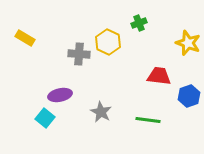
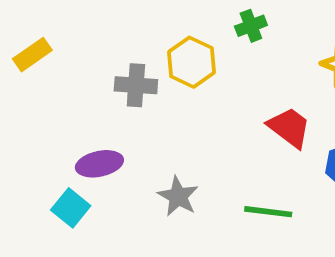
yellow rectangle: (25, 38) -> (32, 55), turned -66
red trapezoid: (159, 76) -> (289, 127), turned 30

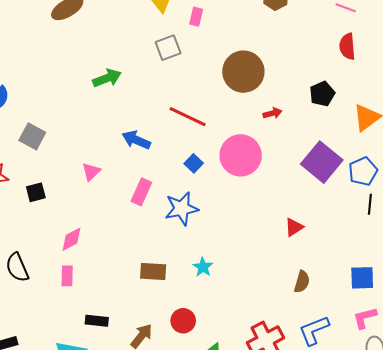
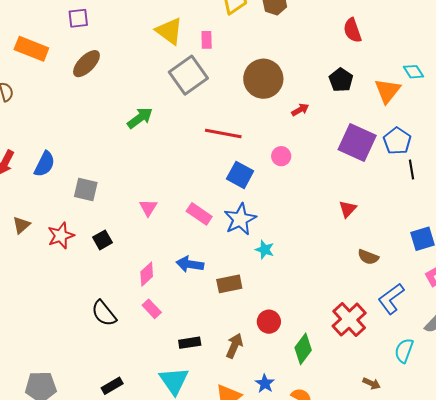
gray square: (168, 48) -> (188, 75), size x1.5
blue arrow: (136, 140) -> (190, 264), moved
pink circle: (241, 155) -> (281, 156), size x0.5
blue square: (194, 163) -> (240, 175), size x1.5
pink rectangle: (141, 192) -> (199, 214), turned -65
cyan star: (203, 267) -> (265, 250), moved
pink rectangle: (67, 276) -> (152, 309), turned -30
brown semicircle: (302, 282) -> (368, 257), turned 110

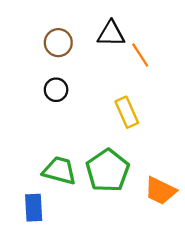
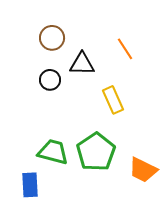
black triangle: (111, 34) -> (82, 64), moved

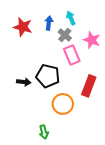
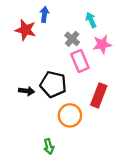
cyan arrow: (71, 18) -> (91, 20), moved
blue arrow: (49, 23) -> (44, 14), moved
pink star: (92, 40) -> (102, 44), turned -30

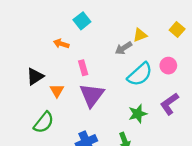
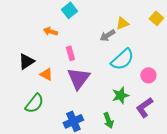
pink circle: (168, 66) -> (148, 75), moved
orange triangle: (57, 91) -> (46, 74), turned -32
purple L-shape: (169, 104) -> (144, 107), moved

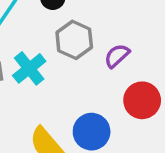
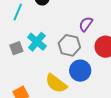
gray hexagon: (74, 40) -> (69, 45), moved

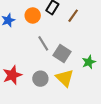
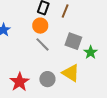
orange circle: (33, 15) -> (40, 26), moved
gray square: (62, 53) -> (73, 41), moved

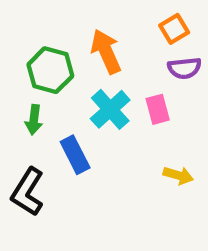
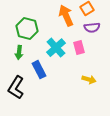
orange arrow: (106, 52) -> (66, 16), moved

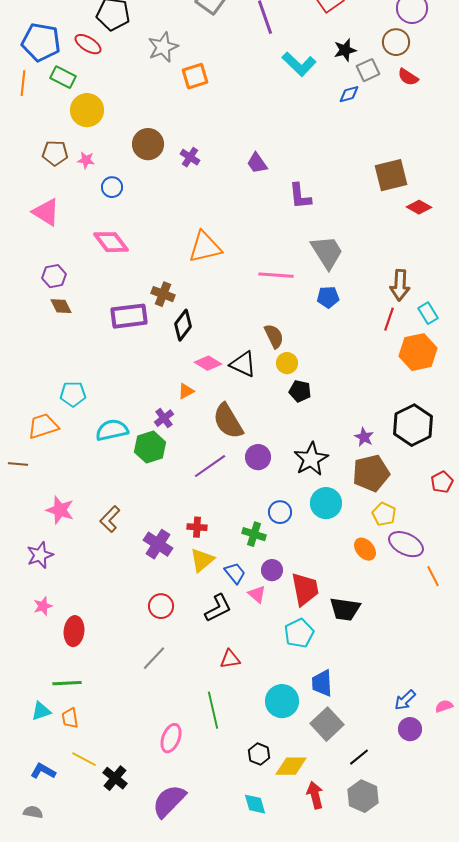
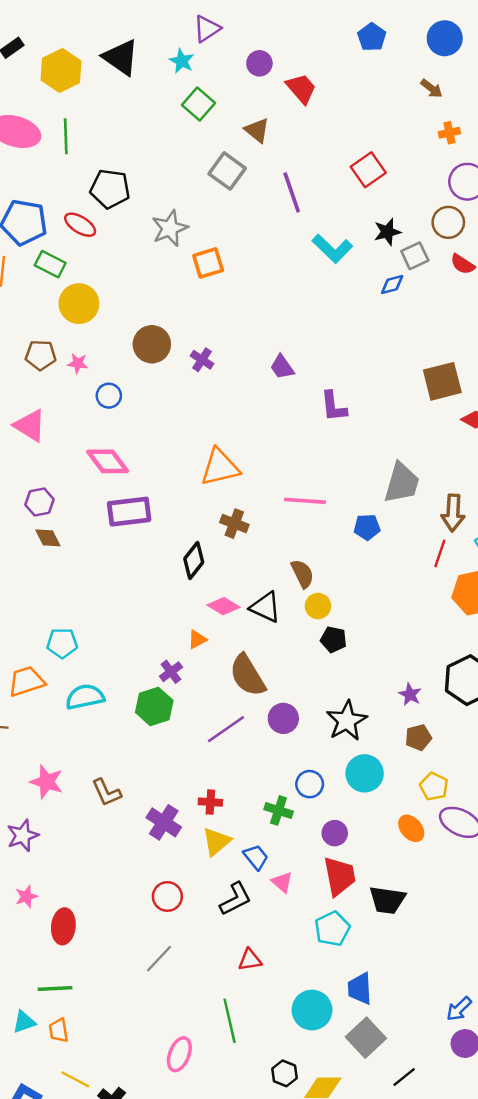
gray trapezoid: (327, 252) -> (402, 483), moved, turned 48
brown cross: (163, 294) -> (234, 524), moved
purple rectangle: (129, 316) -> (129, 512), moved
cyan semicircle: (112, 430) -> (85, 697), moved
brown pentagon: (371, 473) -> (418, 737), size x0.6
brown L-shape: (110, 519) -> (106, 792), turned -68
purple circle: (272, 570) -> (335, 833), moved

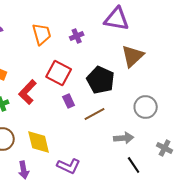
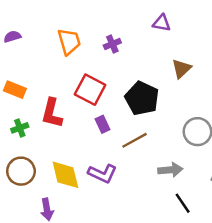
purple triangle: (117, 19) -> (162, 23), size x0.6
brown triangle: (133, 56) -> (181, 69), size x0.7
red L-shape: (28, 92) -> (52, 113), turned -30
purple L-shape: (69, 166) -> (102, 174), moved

-=-=-

PROBLEM
Write out, word for word, the lines from the start of the data through the one holding "pink rectangle: (67, 276)". Omit pictures.

FINISHED EXERCISE
yellow rectangle: (25, 38) -> (32, 55), turned -66
red trapezoid: (159, 76) -> (289, 127), turned 30

gray square: (168, 48) -> (188, 75), size x1.5
blue arrow: (136, 140) -> (190, 264), moved
pink circle: (241, 155) -> (281, 156), size x0.5
blue square: (194, 163) -> (240, 175), size x1.5
pink rectangle: (141, 192) -> (199, 214), turned -65
cyan star: (203, 267) -> (265, 250), moved
pink rectangle: (67, 276) -> (152, 309), turned -30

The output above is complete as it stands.